● **EXERCISE DIRECTIONS**:
In the listing below, count the lines that contain the word "Does", with case counting. Reply with the number only.

[INPUT DATA — start]

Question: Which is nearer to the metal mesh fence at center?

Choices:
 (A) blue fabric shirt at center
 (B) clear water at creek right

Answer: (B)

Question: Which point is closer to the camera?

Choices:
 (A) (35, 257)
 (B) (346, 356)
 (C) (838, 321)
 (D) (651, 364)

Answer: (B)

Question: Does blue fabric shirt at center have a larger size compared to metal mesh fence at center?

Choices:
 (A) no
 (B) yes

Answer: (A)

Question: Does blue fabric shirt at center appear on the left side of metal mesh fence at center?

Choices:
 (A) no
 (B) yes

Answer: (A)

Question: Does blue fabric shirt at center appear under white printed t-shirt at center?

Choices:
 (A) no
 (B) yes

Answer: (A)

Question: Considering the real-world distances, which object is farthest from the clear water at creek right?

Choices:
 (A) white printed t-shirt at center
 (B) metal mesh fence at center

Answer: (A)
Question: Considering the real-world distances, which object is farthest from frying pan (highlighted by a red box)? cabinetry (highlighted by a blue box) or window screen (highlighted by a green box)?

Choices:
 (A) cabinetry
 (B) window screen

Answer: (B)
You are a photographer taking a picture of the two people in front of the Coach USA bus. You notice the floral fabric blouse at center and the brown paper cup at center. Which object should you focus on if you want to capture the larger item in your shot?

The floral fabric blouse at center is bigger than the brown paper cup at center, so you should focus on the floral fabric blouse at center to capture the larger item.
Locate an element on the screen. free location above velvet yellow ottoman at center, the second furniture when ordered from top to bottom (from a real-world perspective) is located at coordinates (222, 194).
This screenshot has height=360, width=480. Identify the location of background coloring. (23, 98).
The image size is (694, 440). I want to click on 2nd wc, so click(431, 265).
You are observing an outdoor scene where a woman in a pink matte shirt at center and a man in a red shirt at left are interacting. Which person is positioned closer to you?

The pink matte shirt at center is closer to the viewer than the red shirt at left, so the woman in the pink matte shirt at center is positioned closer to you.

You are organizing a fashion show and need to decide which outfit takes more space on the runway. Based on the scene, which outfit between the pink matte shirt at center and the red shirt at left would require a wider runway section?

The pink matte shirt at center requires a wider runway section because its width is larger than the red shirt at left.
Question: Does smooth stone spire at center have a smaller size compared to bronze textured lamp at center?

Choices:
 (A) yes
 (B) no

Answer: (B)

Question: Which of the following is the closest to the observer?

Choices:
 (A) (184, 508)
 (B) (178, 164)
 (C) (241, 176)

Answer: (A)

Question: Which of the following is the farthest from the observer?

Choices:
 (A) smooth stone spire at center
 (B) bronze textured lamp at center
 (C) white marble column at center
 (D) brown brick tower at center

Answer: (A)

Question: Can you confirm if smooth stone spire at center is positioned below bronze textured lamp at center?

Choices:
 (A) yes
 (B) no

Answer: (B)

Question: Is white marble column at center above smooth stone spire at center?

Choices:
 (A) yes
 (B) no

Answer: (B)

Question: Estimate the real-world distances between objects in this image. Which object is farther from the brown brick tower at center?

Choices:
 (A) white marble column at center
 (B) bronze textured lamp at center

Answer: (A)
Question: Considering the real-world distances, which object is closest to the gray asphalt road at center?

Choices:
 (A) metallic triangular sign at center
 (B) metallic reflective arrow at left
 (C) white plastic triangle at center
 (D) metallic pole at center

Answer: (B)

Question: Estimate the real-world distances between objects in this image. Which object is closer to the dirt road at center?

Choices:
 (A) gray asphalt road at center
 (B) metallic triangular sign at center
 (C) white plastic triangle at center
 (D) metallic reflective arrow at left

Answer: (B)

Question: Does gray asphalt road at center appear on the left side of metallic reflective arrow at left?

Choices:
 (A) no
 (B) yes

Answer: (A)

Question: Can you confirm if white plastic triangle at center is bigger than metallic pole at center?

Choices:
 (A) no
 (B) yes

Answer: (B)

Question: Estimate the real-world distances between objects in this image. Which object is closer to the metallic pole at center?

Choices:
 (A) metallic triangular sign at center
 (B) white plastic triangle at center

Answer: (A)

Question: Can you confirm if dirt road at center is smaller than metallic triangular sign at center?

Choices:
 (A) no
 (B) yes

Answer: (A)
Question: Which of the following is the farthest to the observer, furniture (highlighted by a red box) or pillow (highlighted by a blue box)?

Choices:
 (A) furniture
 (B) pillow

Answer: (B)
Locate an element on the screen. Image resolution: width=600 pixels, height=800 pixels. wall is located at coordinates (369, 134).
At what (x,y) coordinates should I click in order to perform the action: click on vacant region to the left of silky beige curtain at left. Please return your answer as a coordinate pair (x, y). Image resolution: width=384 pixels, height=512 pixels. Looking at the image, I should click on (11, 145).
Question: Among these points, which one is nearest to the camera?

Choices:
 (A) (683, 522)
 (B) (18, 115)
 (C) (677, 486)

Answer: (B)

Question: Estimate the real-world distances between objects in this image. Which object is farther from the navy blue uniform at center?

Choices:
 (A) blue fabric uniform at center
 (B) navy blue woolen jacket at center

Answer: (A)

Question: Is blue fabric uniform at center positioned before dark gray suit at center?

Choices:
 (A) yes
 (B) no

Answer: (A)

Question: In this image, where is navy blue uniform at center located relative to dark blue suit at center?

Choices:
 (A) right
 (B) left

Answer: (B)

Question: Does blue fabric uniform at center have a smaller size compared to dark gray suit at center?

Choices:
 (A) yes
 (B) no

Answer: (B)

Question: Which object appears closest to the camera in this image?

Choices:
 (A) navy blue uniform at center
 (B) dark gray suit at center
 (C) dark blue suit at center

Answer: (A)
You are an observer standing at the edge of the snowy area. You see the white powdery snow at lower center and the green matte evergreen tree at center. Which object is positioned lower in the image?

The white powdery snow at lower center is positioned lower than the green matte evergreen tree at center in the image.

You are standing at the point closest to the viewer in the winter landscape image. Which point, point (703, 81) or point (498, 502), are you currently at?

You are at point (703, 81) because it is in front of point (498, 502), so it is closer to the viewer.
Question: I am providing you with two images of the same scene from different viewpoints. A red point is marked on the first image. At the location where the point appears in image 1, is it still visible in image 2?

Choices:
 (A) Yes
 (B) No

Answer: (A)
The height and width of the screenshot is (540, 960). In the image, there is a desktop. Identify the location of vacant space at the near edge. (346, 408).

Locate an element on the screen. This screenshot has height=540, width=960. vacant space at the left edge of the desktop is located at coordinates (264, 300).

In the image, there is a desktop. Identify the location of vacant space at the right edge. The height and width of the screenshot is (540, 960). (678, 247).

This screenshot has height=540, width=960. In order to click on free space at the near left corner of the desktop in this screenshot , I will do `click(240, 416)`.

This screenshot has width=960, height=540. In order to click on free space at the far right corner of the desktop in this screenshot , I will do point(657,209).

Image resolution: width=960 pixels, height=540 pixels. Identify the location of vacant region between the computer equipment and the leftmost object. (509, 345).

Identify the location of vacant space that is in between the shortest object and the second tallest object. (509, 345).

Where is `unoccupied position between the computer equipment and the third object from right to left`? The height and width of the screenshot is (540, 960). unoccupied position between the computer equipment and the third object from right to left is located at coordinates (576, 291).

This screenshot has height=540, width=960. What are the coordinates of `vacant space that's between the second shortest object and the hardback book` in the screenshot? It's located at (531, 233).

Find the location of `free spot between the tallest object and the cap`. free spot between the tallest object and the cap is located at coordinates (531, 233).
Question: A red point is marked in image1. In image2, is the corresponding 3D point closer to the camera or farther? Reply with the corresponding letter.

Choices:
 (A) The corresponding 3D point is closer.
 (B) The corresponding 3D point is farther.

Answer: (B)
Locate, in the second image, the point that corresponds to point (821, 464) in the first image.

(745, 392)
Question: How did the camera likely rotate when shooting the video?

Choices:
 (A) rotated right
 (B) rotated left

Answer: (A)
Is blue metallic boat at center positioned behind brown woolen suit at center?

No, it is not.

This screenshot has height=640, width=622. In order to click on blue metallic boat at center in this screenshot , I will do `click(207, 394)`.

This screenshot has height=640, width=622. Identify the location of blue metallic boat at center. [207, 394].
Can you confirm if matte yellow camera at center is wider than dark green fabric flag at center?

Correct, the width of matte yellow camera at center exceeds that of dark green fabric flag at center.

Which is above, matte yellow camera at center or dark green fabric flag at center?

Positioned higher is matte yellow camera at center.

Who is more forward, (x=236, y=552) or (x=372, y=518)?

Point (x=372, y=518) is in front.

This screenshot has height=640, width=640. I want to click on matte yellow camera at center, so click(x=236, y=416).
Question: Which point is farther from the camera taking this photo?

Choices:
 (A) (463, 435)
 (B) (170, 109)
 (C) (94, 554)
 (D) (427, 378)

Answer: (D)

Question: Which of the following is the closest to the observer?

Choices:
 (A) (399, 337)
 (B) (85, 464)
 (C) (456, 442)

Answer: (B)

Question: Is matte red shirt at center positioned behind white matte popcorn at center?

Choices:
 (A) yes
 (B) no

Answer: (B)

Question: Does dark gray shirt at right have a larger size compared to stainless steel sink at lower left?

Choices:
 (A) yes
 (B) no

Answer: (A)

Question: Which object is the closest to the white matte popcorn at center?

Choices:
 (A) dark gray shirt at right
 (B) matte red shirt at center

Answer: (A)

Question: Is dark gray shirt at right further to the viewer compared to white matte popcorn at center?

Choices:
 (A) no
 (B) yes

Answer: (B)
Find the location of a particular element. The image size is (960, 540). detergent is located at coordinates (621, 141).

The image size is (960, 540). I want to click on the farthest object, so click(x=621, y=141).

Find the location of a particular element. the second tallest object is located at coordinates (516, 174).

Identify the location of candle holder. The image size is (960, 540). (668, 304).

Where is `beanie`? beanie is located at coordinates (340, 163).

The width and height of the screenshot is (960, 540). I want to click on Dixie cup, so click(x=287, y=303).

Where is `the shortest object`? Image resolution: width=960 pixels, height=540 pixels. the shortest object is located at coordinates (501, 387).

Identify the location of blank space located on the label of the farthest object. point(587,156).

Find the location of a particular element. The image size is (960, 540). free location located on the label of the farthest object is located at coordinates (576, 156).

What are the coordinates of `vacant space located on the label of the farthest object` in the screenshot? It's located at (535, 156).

[INPUT DATA — finish]

● **TASK ANSWER**:
7